● Required work:
Print out the data exactly, keeping every image out of it.

Scene images with change listings
━━━━━━━━━━━━━━━━━━━━

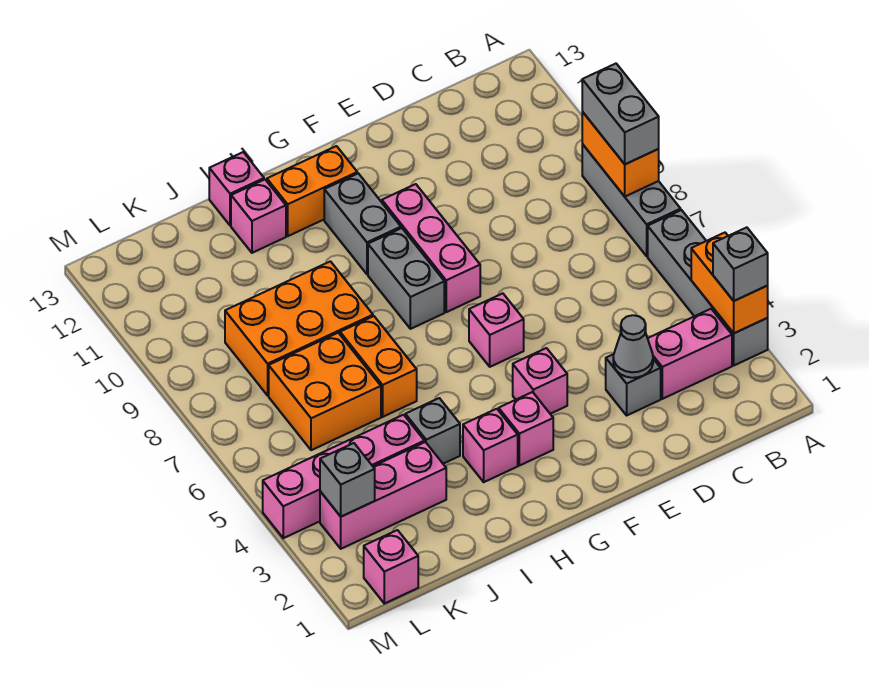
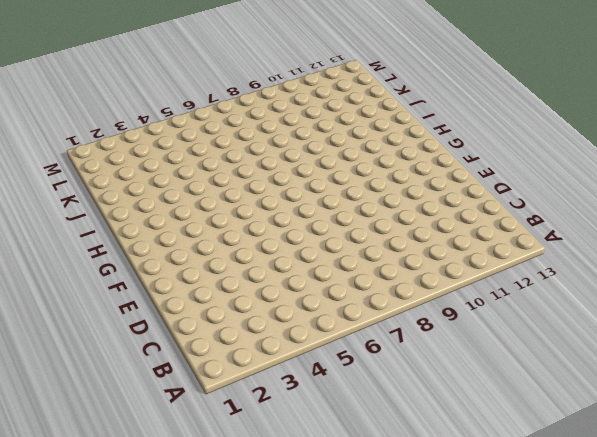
none -> grey brick A3:A6 level 1
none -> grey brick A7:A9 level 1
none -> pink brick B3:C3 level 1

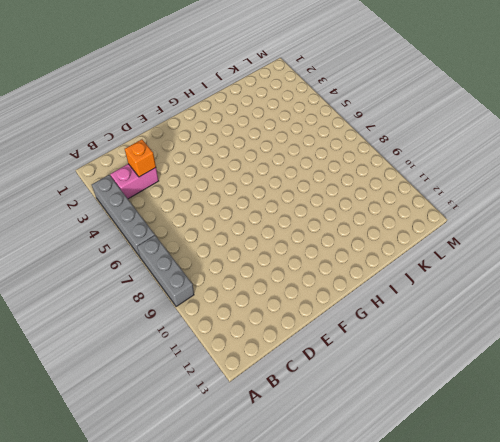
orange brick C3 level 2 -> none
none -> grey brick D3 level 1
none -> pink brick F4 level 1
none -> pink brick F6 level 1

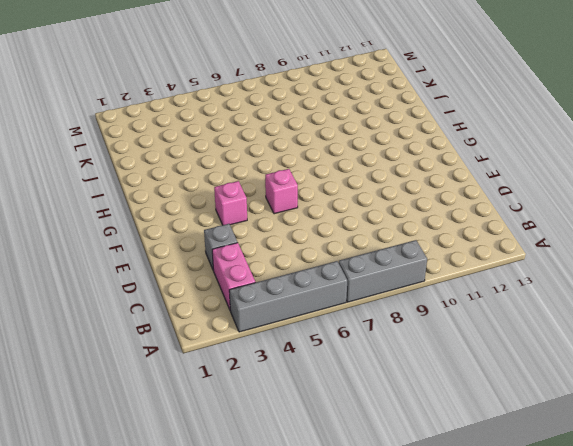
none -> pink brick F8:F10 level 1
none -> pink brick G3 level 1
none -> grey brick G8:G9 level 1

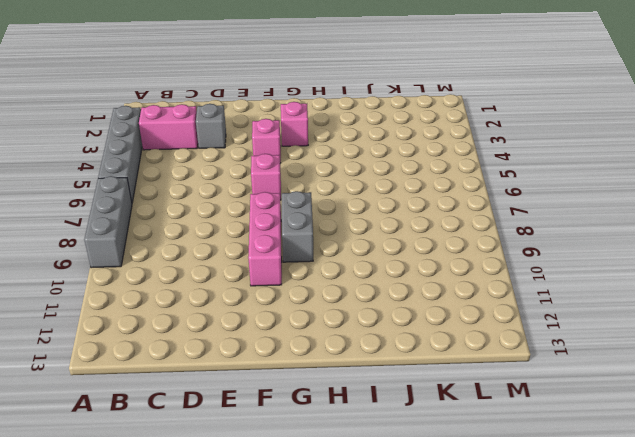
none -> grey brick G10:G11 level 1
none -> orange brick G12:H12 level 1
none -> pink brick H3 level 1

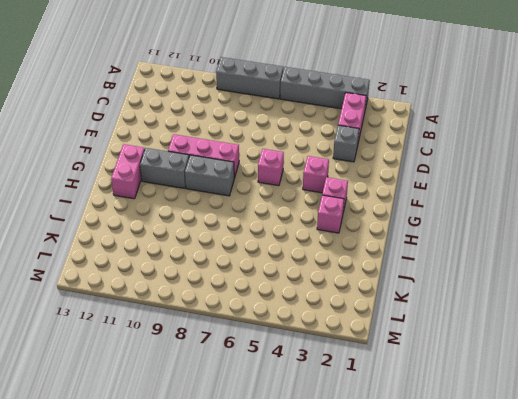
pink brick G12:H12 level 1 -> orange brick G12:H12 level 1
none -> grey brick I4 level 1
none -> orange brick I6:I7 level 1
none -> orange brick I8:K9 level 1

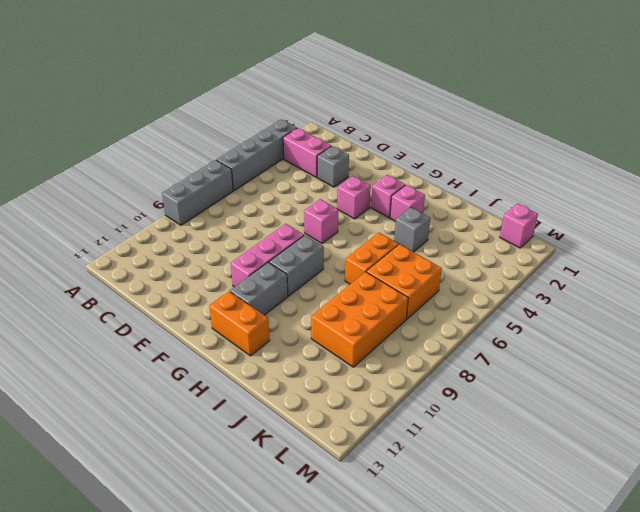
orange brick J8:K10 level 1 -> orange brick I8:K9 level 1
none -> pink brick I12 level 1
none -> pink brick I13 level 1
none -> pink brick J3:L3 level 1

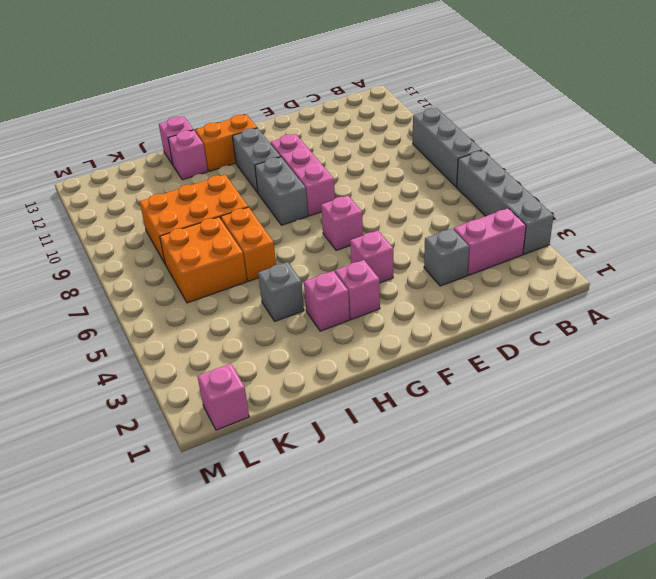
none -> pink brick J3:L3 level 1
none -> pink brick J4:M4 level 1
none -> orange brick A3:A4 level 2

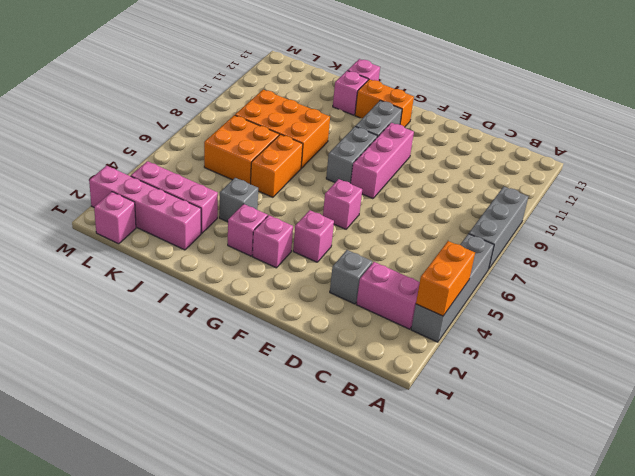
pink brick J2:M2 level 1 -> pink brick J4:M4 level 1
none -> orange brick A8:A9 level 2
none -> grey cone D3 level 2
none -> grey brick L3 level 2

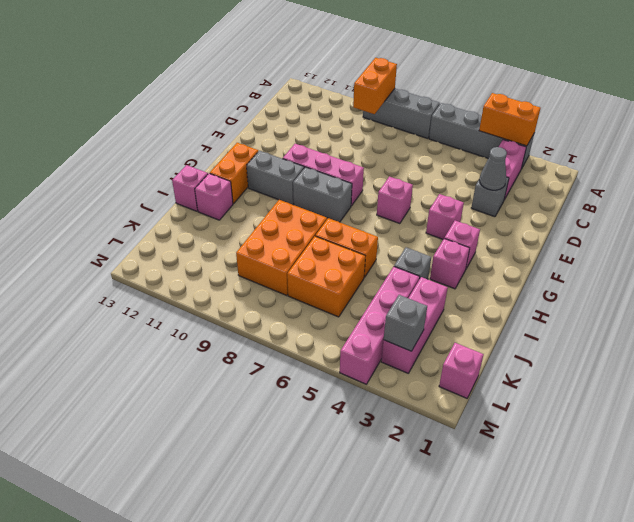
orange brick A9:B9 level 2 -> orange brick A8:A9 level 2
none -> grey brick A3 level 3
none -> grey brick A8:A9 level 3

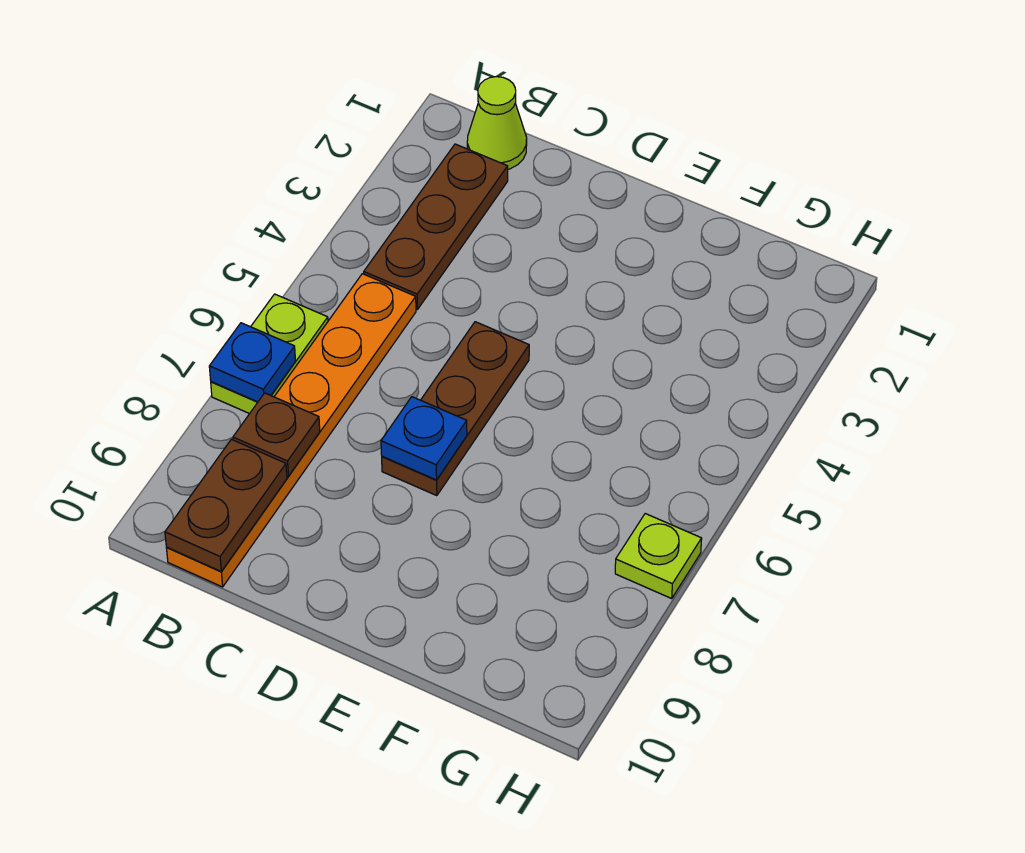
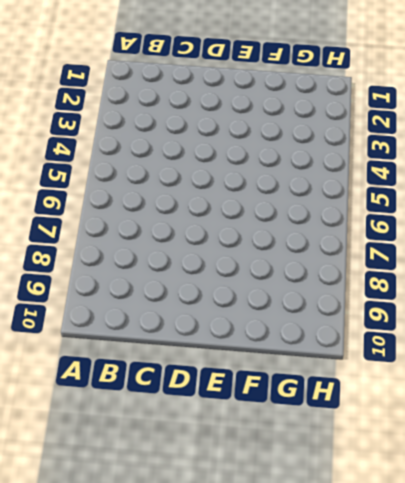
none -> lime plate A6:A7 level 1
none -> lime cone B1 level 1

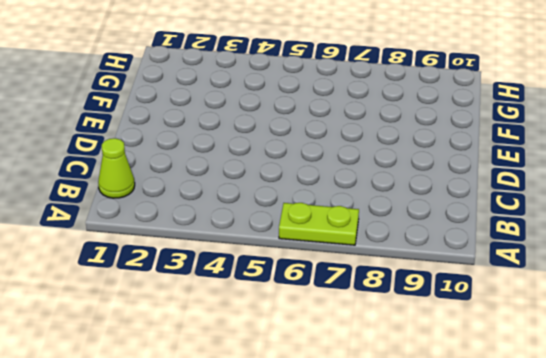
none -> brown plate B2:B4 level 1
none -> orange plate B5:B10 level 1

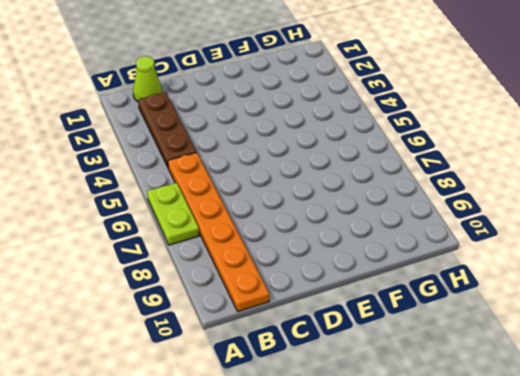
none -> brown plate D5:D7 level 1
none -> lime plate H7 level 1

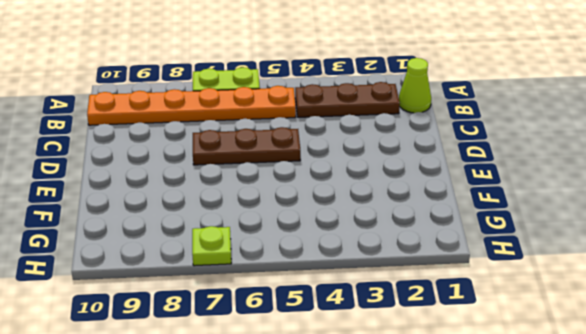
none -> blue plate A7 level 2
none -> brown plate B8 level 2

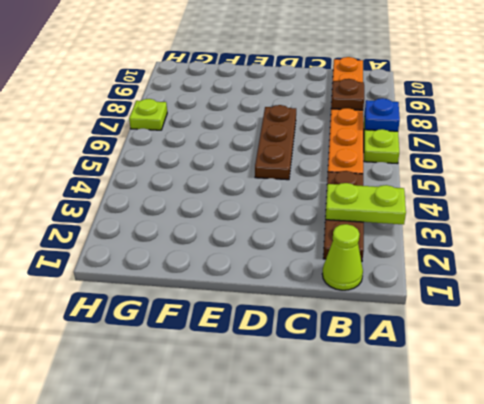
lime plate A3:B3 level 2 -> none
none -> brown plate B9:B10 level 2
none -> blue plate D7 level 2

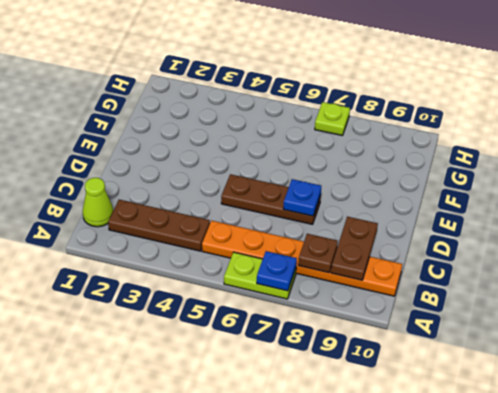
brown plate B9:C9 level 2 -> brown plate B9:B10 level 2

━━━━━━━━━━━━━━━━━━━━

● Finished task:
none -> grey brick A3:A6 level 1
none -> grey brick A7:A9 level 1
none -> pink brick B3:C3 level 1

orange brick C3 level 2 -> none
none -> grey brick D3 level 1
none -> pink brick F4 level 1
none -> pink brick F6 level 1

none -> pink brick F8:F10 level 1
none -> pink brick G3 level 1
none -> grey brick G8:G9 level 1

none -> grey brick G10:G11 level 1
none -> orange brick G12:H12 level 1
none -> pink brick H3 level 1

pink brick G12:H12 level 1 -> orange brick G12:H12 level 1
none -> grey brick I4 level 1
none -> orange brick I6:I7 level 1
none -> orange brick I8:K9 level 1

orange brick J8:K10 level 1 -> orange brick I8:K9 level 1
none -> pink brick I12 level 1
none -> pink brick I13 level 1
none -> pink brick J3:L3 level 1

none -> pink brick J3:L3 level 1
none -> pink brick J4:M4 level 1
none -> orange brick A3:A4 level 2

pink brick J2:M2 level 1 -> pink brick J4:M4 level 1
none -> orange brick A8:A9 level 2
none -> grey cone D3 level 2
none -> grey brick L3 level 2

orange brick A9:B9 level 2 -> orange brick A8:A9 level 2
none -> grey brick A3 level 3
none -> grey brick A8:A9 level 3

none -> lime plate A6:A7 level 1
none -> lime cone B1 level 1

none -> brown plate B2:B4 level 1
none -> orange plate B5:B10 level 1

none -> brown plate D5:D7 level 1
none -> lime plate H7 level 1

none -> blue plate A7 level 2
none -> brown plate B8 level 2

lime plate A3:B3 level 2 -> none
none -> brown plate B9:B10 level 2
none -> blue plate D7 level 2

brown plate B9:C9 level 2 -> brown plate B9:B10 level 2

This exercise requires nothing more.